What the task asks: Could the data below be copied exactly, minus the pictures?

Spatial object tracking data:

>>>

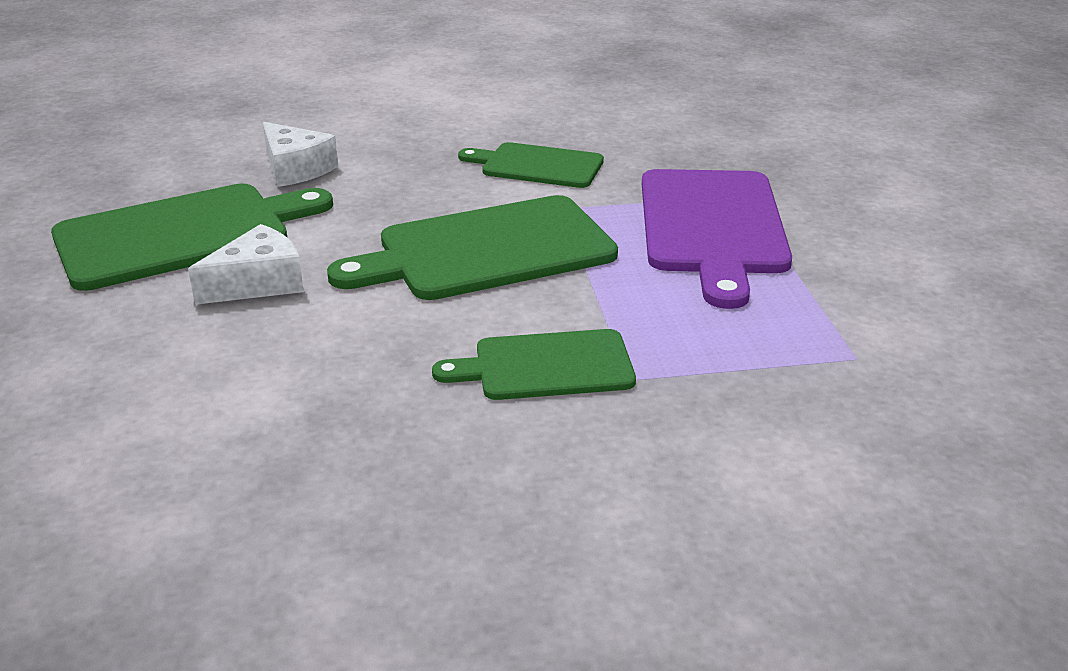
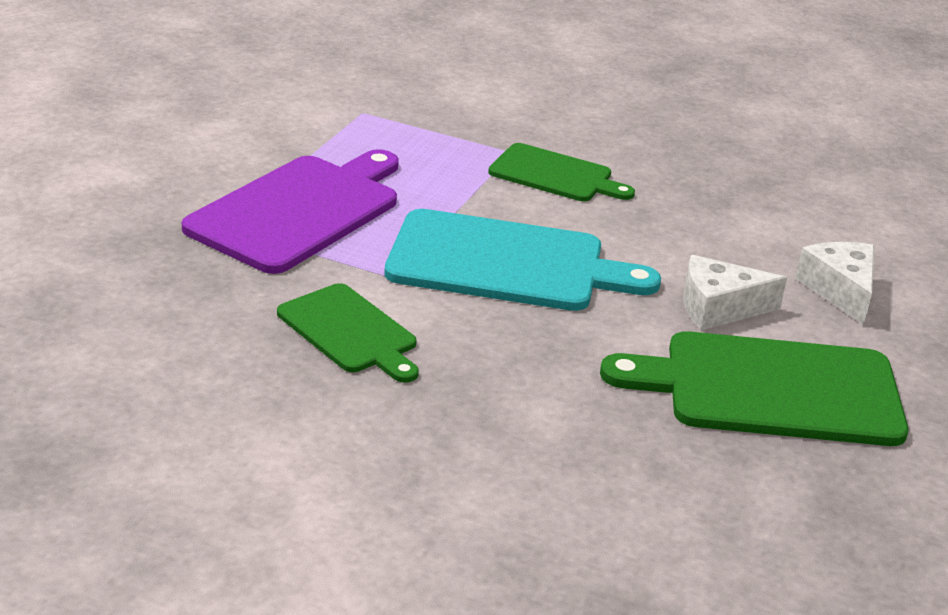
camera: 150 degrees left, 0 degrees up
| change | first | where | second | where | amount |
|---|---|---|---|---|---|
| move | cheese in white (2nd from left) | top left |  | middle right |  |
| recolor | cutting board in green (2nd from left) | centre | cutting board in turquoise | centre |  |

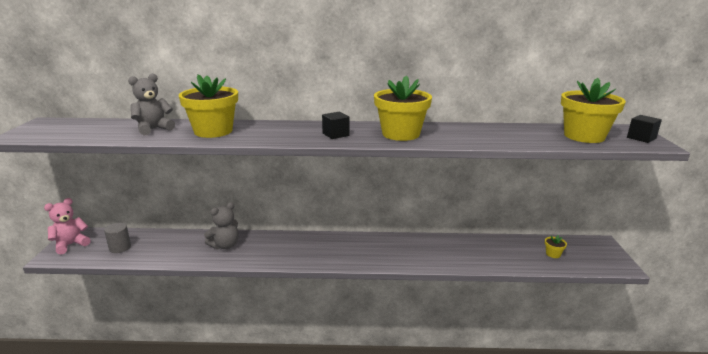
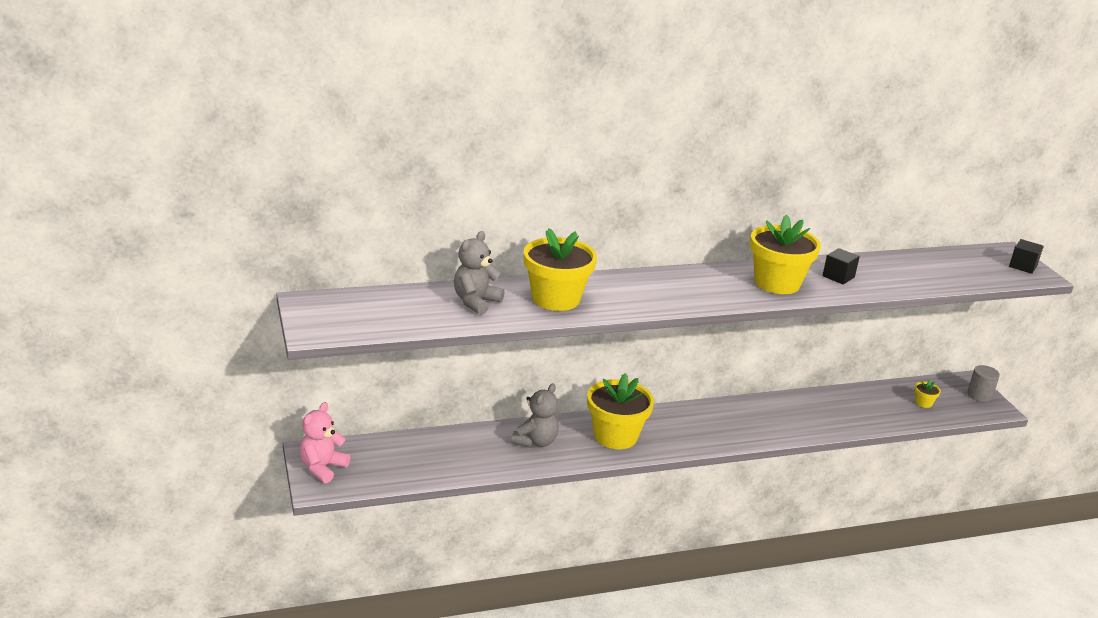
camera: 20 degrees left, 5 degrees up
| change | first | where | second | where | amount |
|---|---|---|---|---|---|
| move | cylinder in grey | bottom left |  | middle right |  |
| move | cube in black (1st from left) | centre |  | middle right |  |
| move | flower pot in yellow (4th from left in the first image) | top right | flower pot in yellow (2nd from left) | centre |  |

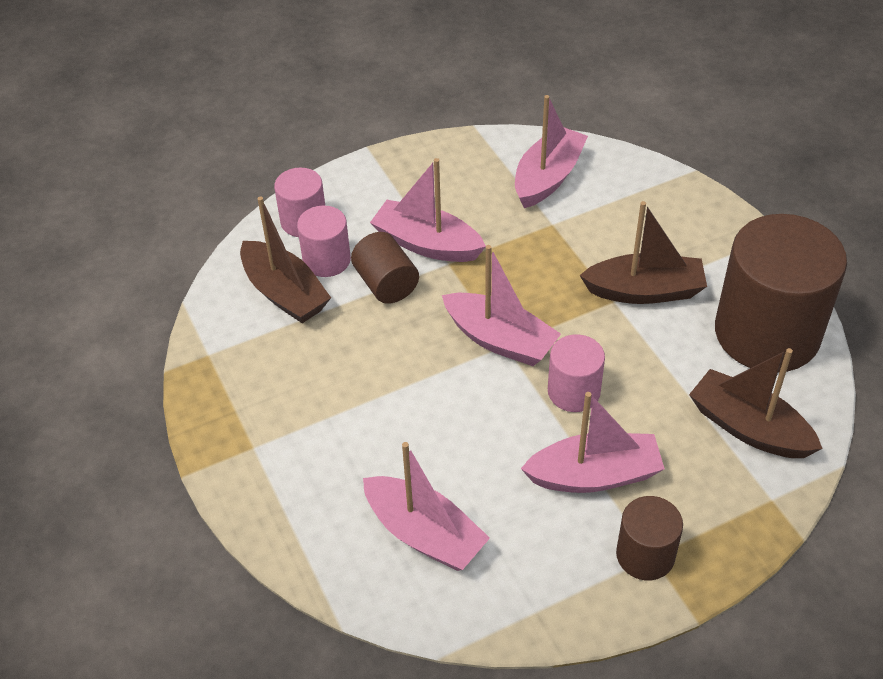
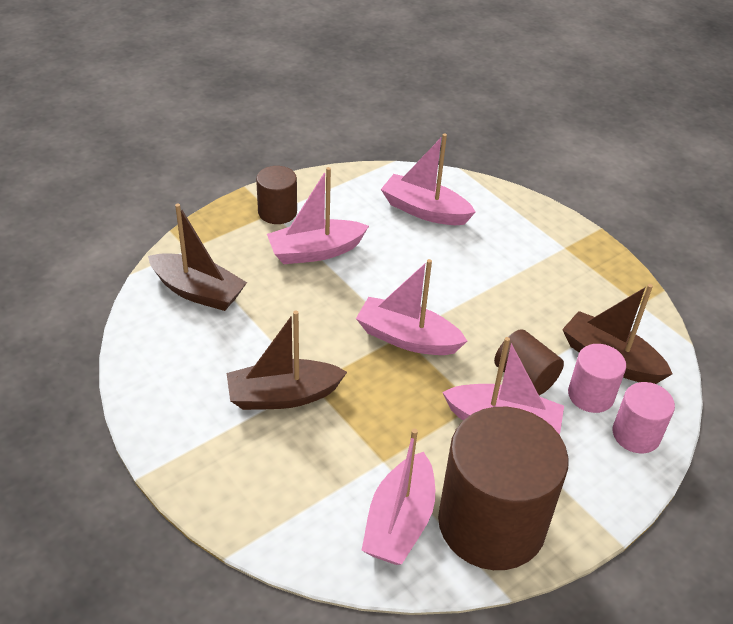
camera: 165 degrees right, 5 degrees down
| change | first | where | second | where | amount |
|---|---|---|---|---|---|
| delete | cylinder in pink (3rd from left) | centre |  |  |  |
| move | cylinder in brown (3rd from left in the first image) | middle right | cylinder in brown (2nd from left) | bottom right |  |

<<<

Final answer:
camera: 150 degrees left, 0 degrees up
| change | first | where | second | where | amount |
|---|---|---|---|---|---|
| move | cheese in white (2nd from left) | top left |  | middle right |  |
| recolor | cutting board in green (2nd from left) | centre | cutting board in turquoise | centre |  |

camera: 20 degrees left, 5 degrees up
| change | first | where | second | where | amount |
|---|---|---|---|---|---|
| move | cylinder in grey | bottom left |  | middle right |  |
| move | cube in black (1st from left) | centre |  | middle right |  |
| move | flower pot in yellow (4th from left in the first image) | top right | flower pot in yellow (2nd from left) | centre |  |

camera: 165 degrees right, 5 degrees down
| change | first | where | second | where | amount |
|---|---|---|---|---|---|
| delete | cylinder in pink (3rd from left) | centre |  |  |  |
| move | cylinder in brown (3rd from left in the first image) | middle right | cylinder in brown (2nd from left) | bottom right |  |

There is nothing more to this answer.